→ Requirement: Repeat, please, only the lines from the top of the data down to the line with "SD2 pin CS: D3 -> A1"; include both of those lines.

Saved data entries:
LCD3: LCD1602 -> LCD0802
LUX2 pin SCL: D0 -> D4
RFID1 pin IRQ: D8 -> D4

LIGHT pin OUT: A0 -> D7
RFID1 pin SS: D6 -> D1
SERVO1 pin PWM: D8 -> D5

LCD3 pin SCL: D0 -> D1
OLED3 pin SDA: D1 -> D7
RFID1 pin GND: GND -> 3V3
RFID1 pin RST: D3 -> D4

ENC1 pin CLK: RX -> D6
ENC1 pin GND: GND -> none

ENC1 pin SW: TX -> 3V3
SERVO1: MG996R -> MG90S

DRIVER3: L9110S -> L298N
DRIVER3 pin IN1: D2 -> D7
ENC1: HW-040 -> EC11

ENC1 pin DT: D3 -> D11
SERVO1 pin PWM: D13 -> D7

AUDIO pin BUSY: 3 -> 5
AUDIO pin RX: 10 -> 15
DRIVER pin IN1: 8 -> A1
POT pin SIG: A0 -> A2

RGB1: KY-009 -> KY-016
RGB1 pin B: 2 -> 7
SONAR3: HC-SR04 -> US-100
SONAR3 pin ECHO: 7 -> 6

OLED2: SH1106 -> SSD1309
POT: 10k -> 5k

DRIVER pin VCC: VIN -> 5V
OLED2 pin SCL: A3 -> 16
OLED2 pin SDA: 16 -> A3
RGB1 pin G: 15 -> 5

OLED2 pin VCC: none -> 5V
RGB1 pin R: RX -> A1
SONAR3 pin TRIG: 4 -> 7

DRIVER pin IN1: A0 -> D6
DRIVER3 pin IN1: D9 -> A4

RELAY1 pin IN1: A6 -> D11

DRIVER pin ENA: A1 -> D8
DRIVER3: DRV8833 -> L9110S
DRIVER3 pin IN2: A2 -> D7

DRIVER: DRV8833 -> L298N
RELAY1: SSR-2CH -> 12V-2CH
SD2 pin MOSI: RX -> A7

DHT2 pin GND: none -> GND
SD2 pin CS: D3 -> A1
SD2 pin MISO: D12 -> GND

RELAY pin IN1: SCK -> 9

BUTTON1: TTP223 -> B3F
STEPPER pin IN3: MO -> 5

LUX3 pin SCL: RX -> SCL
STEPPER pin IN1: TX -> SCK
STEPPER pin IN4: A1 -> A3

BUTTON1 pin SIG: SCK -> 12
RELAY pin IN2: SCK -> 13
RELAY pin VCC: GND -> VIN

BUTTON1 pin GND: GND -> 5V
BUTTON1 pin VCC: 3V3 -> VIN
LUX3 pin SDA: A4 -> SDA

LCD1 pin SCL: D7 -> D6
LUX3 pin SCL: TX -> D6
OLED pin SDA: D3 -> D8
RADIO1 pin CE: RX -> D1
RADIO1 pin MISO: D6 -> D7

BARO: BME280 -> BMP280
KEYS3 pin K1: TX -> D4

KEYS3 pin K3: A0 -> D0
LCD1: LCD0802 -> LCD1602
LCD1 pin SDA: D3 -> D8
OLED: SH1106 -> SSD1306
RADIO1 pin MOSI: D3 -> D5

→ Your response:
LCD3: LCD1602 -> LCD0802
LUX2 pin SCL: D0 -> D4
RFID1 pin IRQ: D8 -> D4

LIGHT pin OUT: A0 -> D7
RFID1 pin SS: D6 -> D1
SERVO1 pin PWM: D8 -> D5

LCD3 pin SCL: D0 -> D1
OLED3 pin SDA: D1 -> D7
RFID1 pin GND: GND -> 3V3
RFID1 pin RST: D3 -> D4

ENC1 pin CLK: RX -> D6
ENC1 pin GND: GND -> none

ENC1 pin SW: TX -> 3V3
SERVO1: MG996R -> MG90S

DRIVER3: L9110S -> L298N
DRIVER3 pin IN1: D2 -> D7
ENC1: HW-040 -> EC11

ENC1 pin DT: D3 -> D11
SERVO1 pin PWM: D13 -> D7

AUDIO pin BUSY: 3 -> 5
AUDIO pin RX: 10 -> 15
DRIVER pin IN1: 8 -> A1
POT pin SIG: A0 -> A2

RGB1: KY-009 -> KY-016
RGB1 pin B: 2 -> 7
SONAR3: HC-SR04 -> US-100
SONAR3 pin ECHO: 7 -> 6

OLED2: SH1106 -> SSD1309
POT: 10k -> 5k

DRIVER pin VCC: VIN -> 5V
OLED2 pin SCL: A3 -> 16
OLED2 pin SDA: 16 -> A3
RGB1 pin G: 15 -> 5

OLED2 pin VCC: none -> 5V
RGB1 pin R: RX -> A1
SONAR3 pin TRIG: 4 -> 7

DRIVER pin IN1: A0 -> D6
DRIVER3 pin IN1: D9 -> A4

RELAY1 pin IN1: A6 -> D11

DRIVER pin ENA: A1 -> D8
DRIVER3: DRV8833 -> L9110S
DRIVER3 pin IN2: A2 -> D7

DRIVER: DRV8833 -> L298N
RELAY1: SSR-2CH -> 12V-2CH
SD2 pin MOSI: RX -> A7

DHT2 pin GND: none -> GND
SD2 pin CS: D3 -> A1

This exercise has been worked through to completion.